*Exercise description*.
Print the entries below again exactly as they stand, but skip any picture.
[Material provided — start]
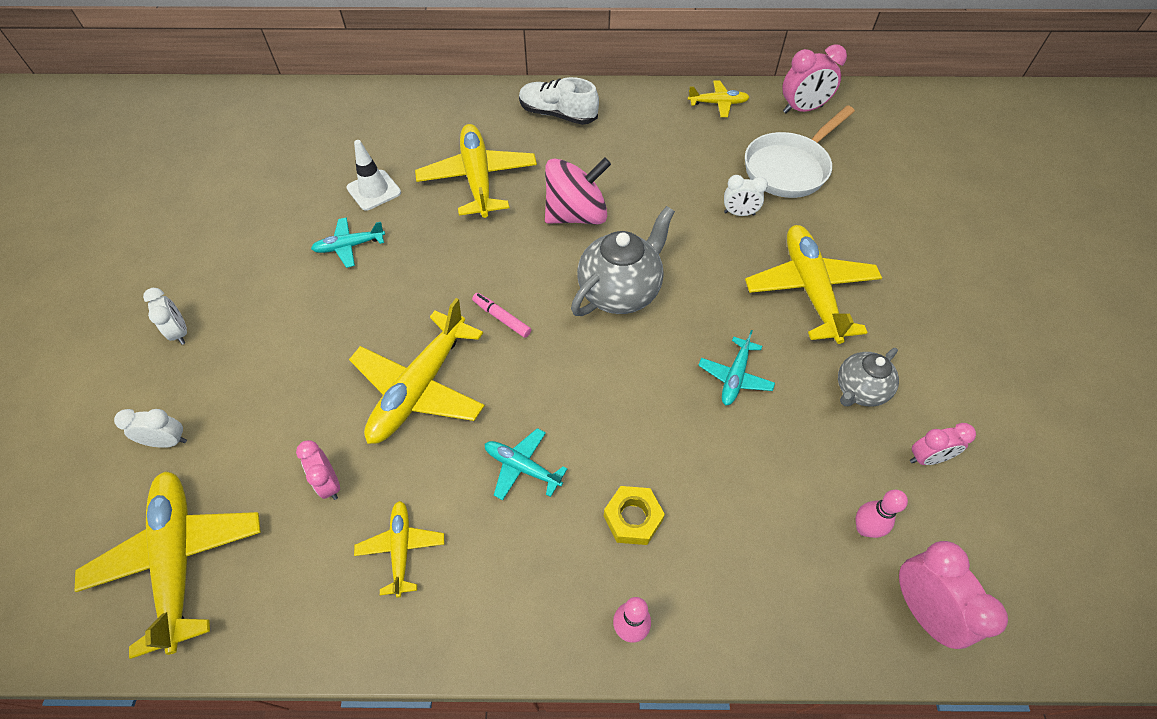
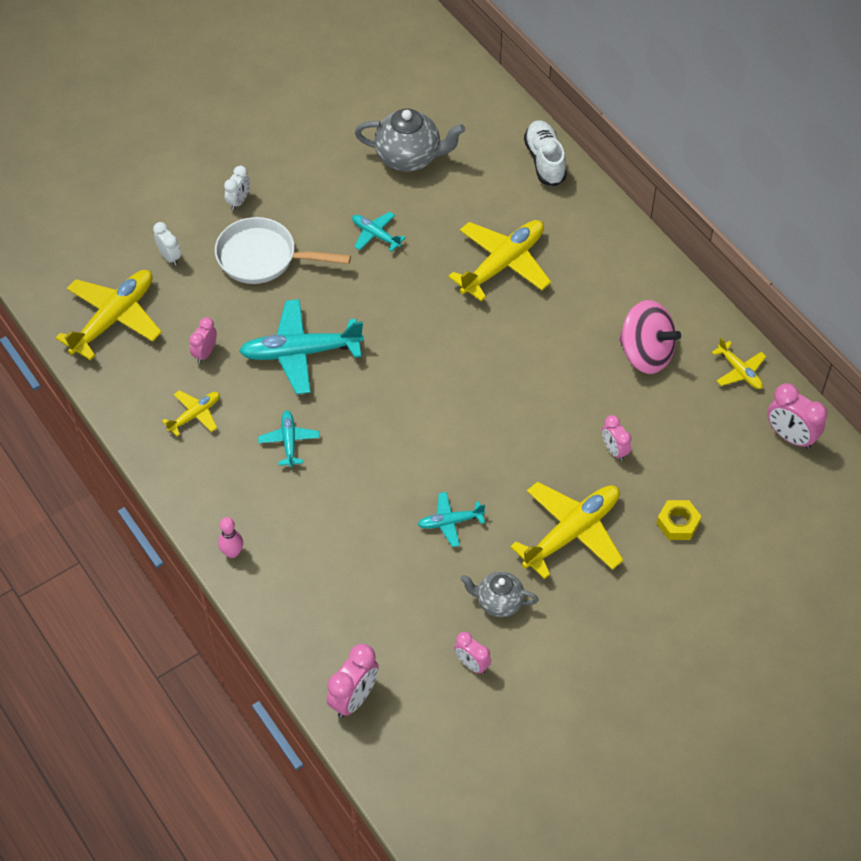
camera: 55 degrees right, 0 degrees up
(374, 190) = (436, 211): white traffic cone -> none
(420, 388) = (300, 352): yellow plane -> turquoise plane
(501, 318) = (389, 361): pink marker -> none
(558, 114) = (620, 269): white shoe -> white shoe (545, 160)
(576, 215) = (520, 347): pink spinning top -> pink spinning top (646, 353)
(620, 292) = (469, 416): grey teapot -> grey teapot (409, 157)
(633, 518) = (300, 518): yellow nut -> yellow nut (678, 523)
(739, 213) = (614, 450): white clock -> pink clock
(789, 168) = (700, 460): white pan -> white pan (263, 258)
(864, 528) = (388, 647): pink bowling pin -> none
[Material provided — finish]
*Worked solution*.
camera: 55 degrees right, 0 degrees up
(374, 190) = (436, 211): white traffic cone -> none
(420, 388) = (300, 352): yellow plane -> turquoise plane
(501, 318) = (389, 361): pink marker -> none
(558, 114) = (620, 269): white shoe -> white shoe (545, 160)
(576, 215) = (520, 347): pink spinning top -> pink spinning top (646, 353)
(620, 292) = (469, 416): grey teapot -> grey teapot (409, 157)
(633, 518) = (300, 518): yellow nut -> yellow nut (678, 523)
(739, 213) = (614, 450): white clock -> pink clock
(789, 168) = (700, 460): white pan -> white pan (263, 258)
(864, 528) = (388, 647): pink bowling pin -> none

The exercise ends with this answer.